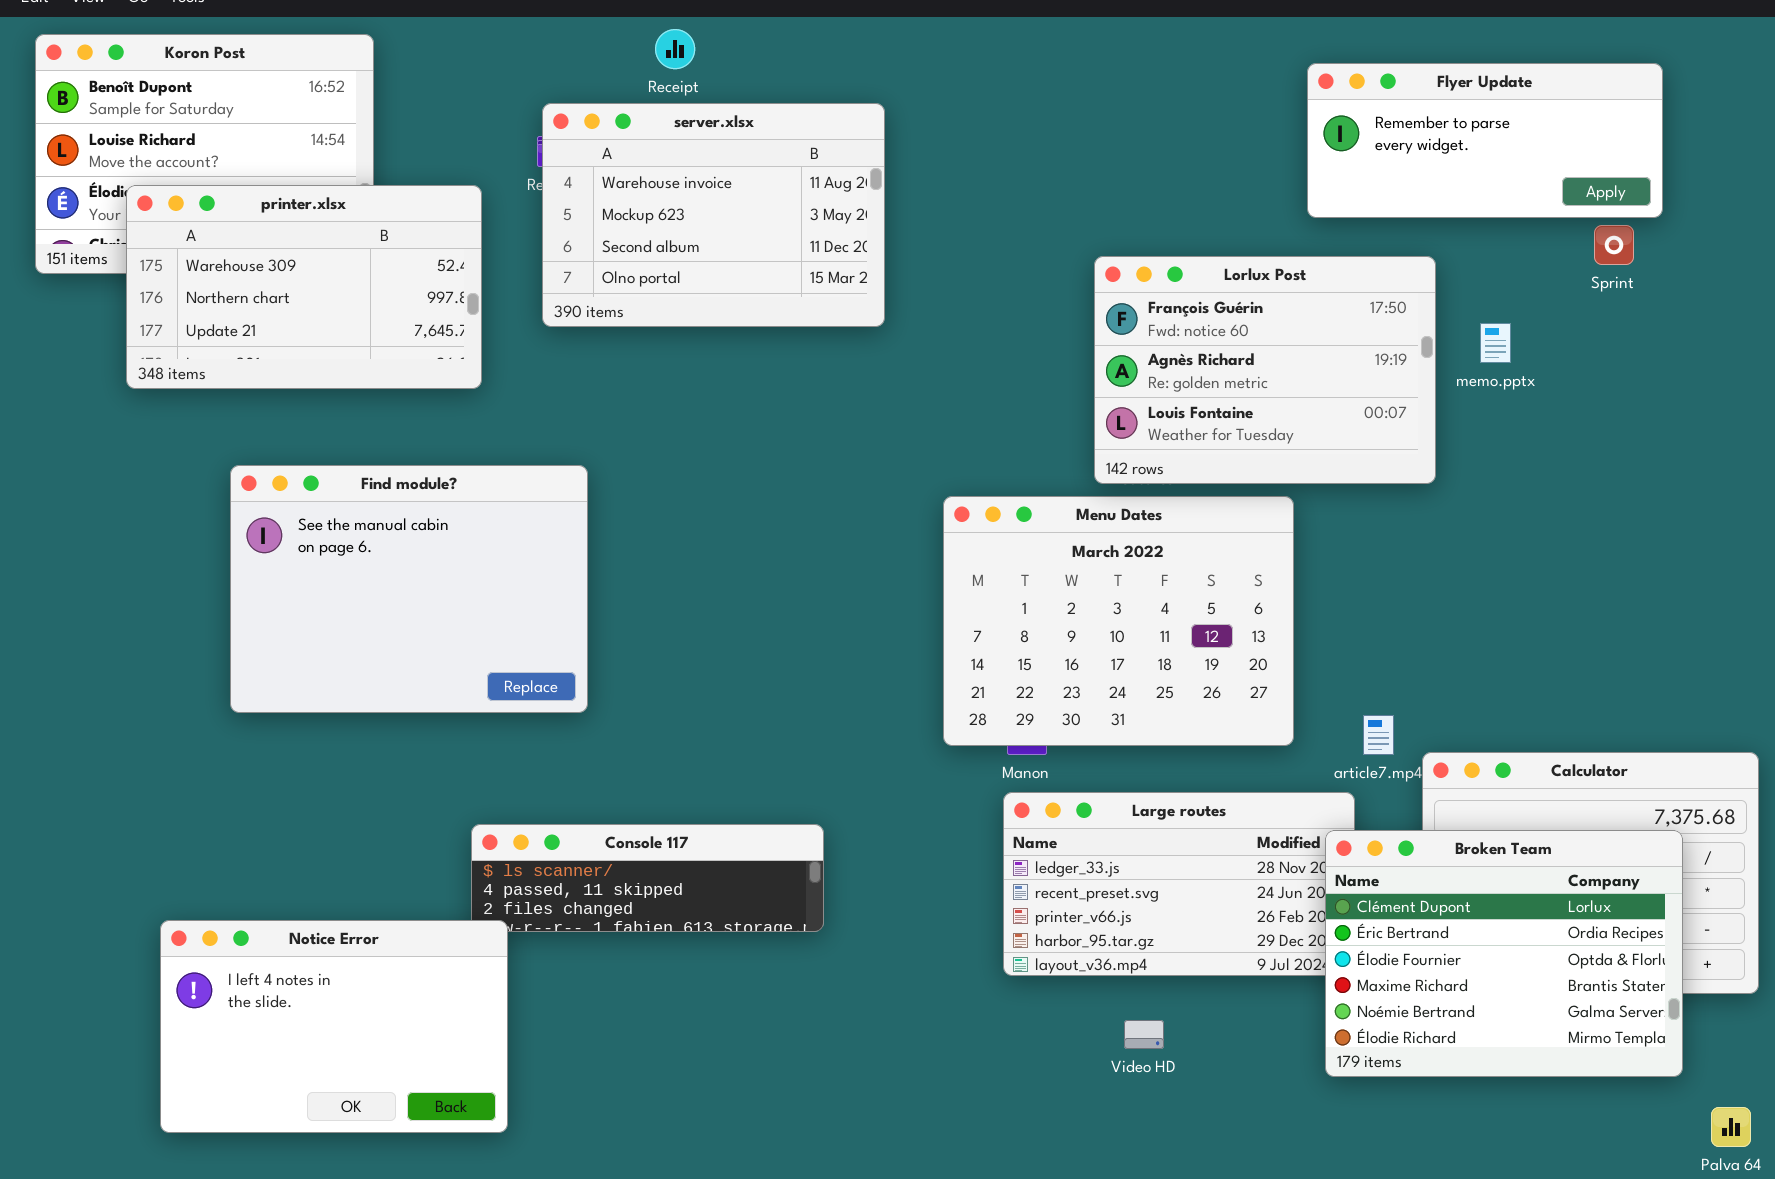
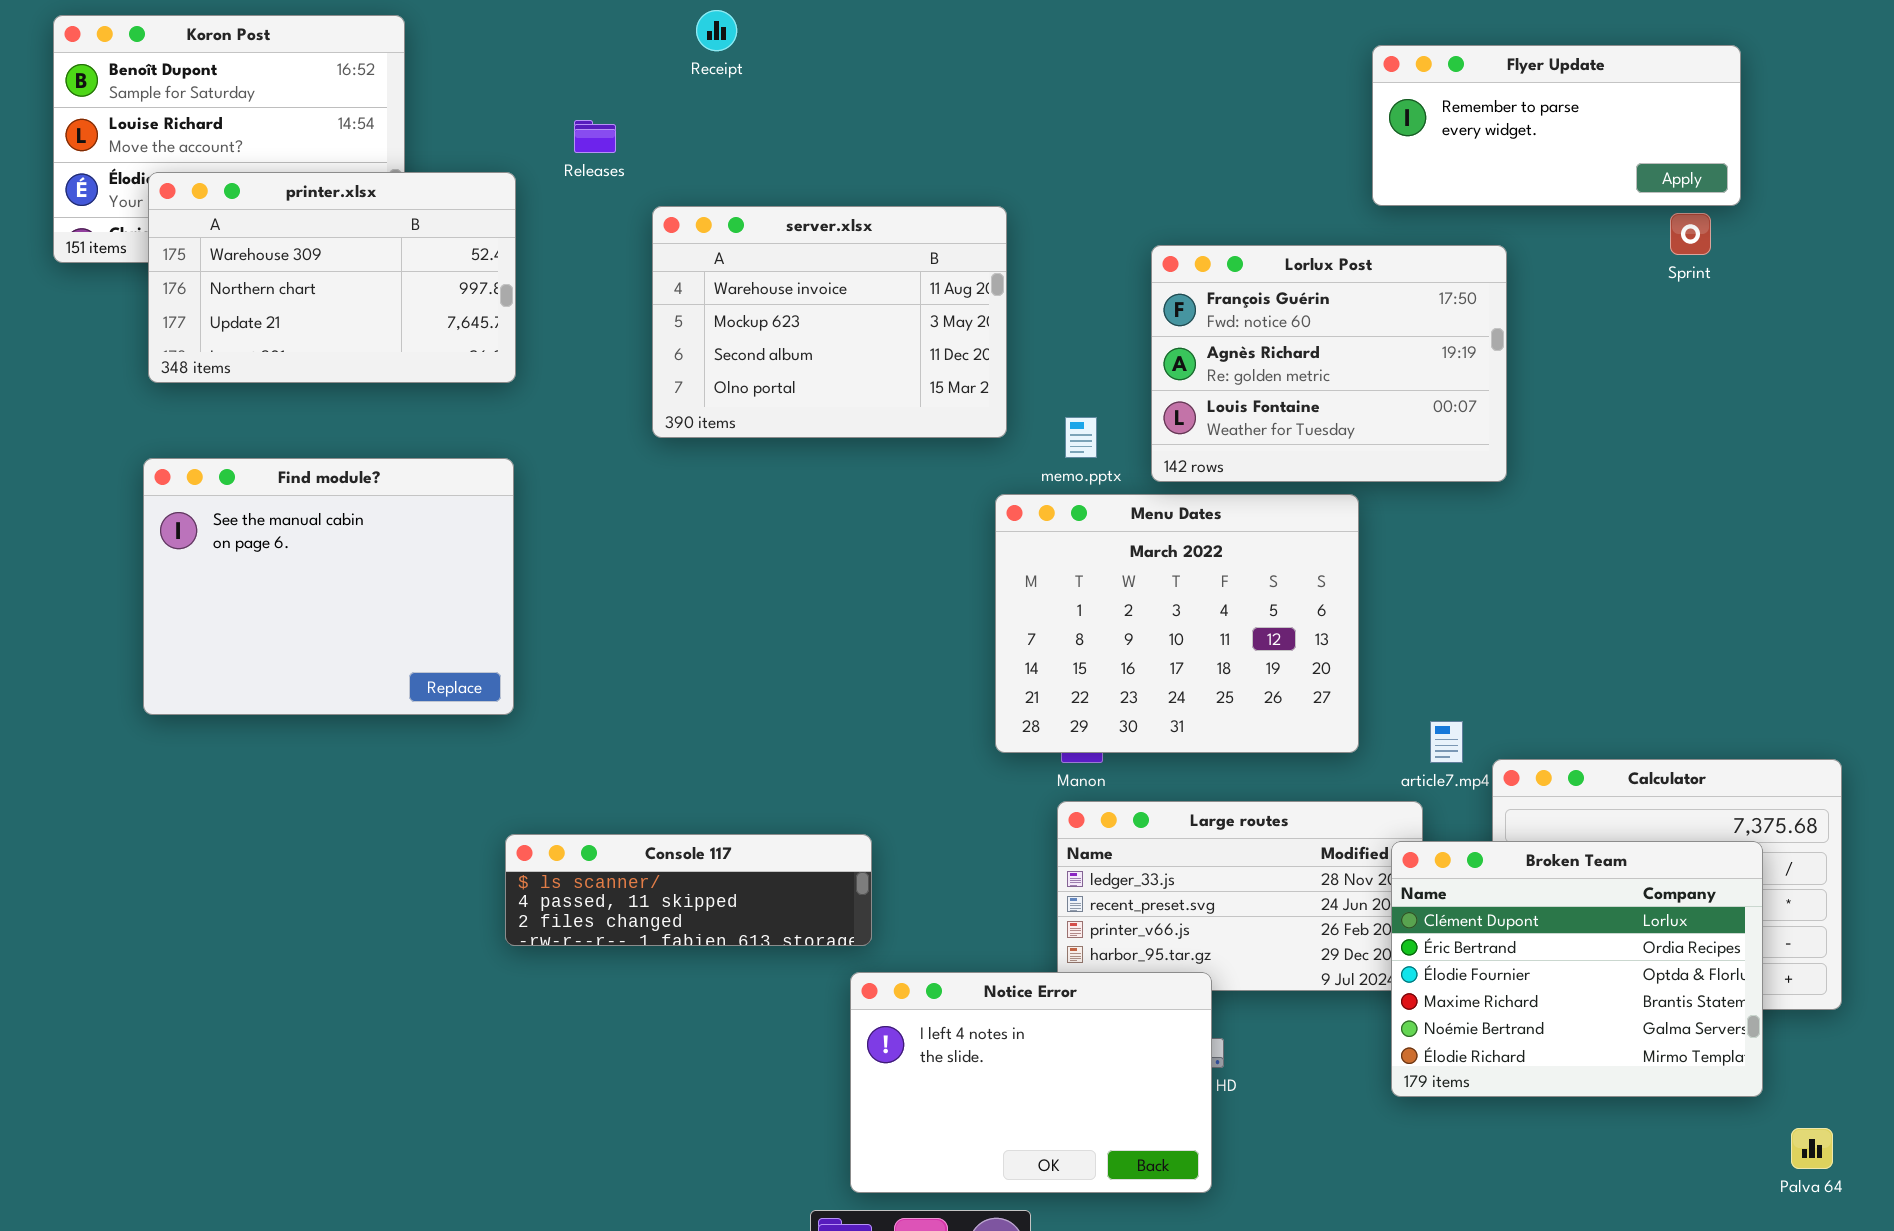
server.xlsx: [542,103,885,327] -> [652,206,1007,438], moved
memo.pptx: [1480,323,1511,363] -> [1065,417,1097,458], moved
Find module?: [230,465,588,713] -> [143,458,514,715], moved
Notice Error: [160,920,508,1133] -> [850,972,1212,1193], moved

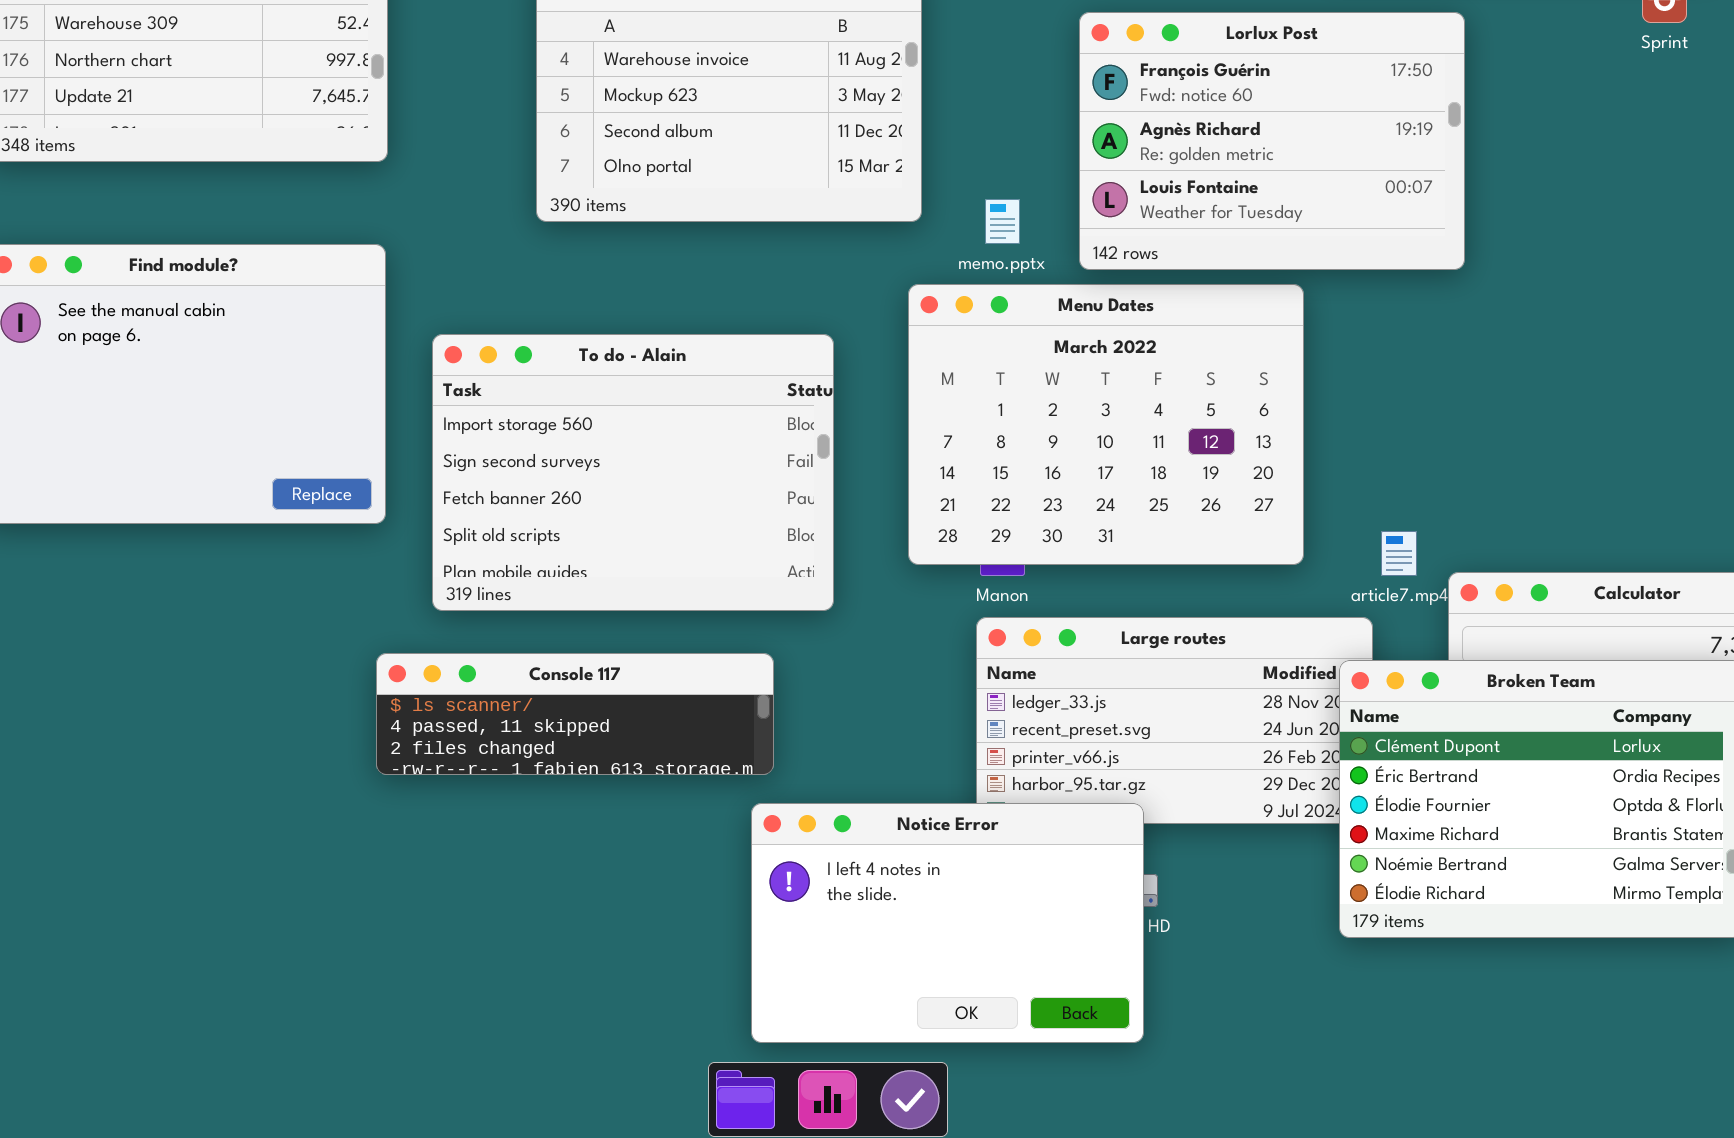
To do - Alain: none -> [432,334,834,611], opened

...

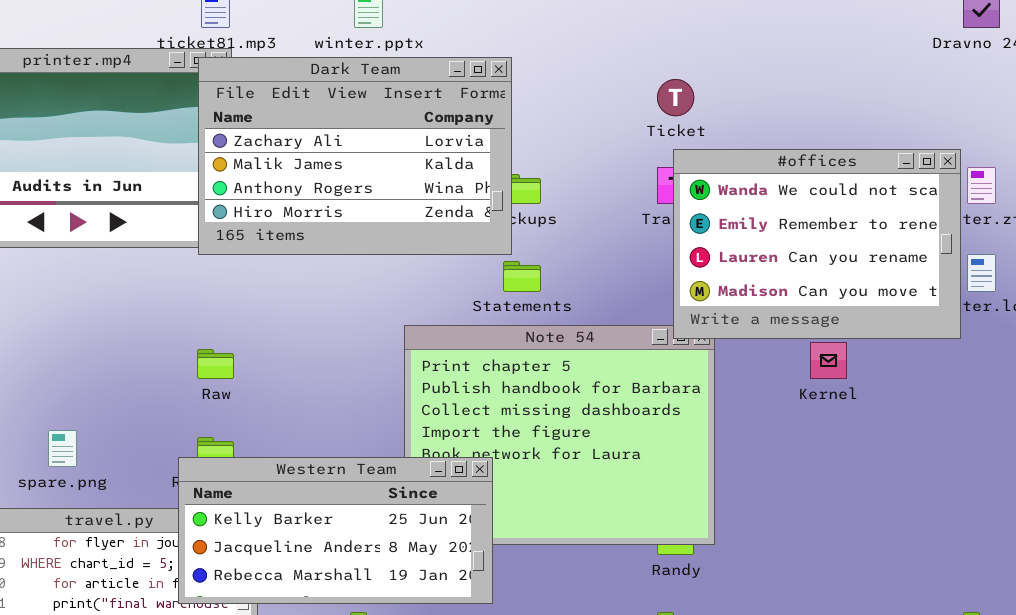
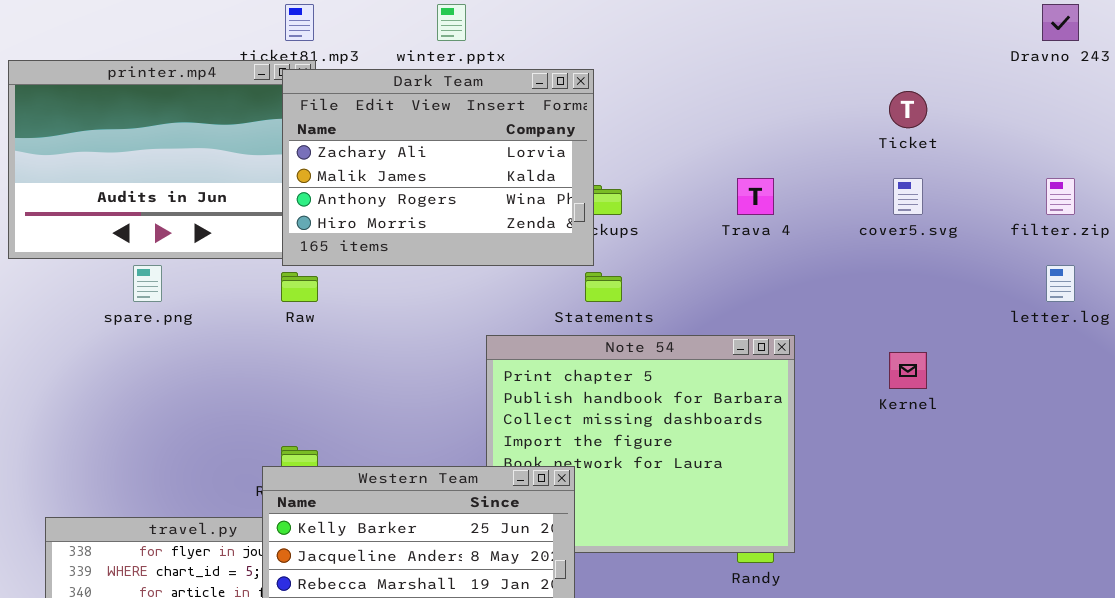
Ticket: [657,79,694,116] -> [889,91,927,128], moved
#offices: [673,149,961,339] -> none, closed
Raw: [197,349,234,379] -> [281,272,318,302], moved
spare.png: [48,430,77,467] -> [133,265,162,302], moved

* _THE PROBLEM_
A complete answer lists every line of the listing above that holds the word "moved".

* _RESULT BELOW_
server.xlsx: [542,103,885,327] -> [652,206,1007,438], moved
memo.pptx: [1480,323,1511,363] -> [1065,417,1097,458], moved
Find module?: [230,465,588,713] -> [143,458,514,715], moved
Notice Error: [160,920,508,1133] -> [850,972,1212,1193], moved
Ticket: [657,79,694,116] -> [889,91,927,128], moved
Raw: [197,349,234,379] -> [281,272,318,302], moved
spare.png: [48,430,77,467] -> [133,265,162,302], moved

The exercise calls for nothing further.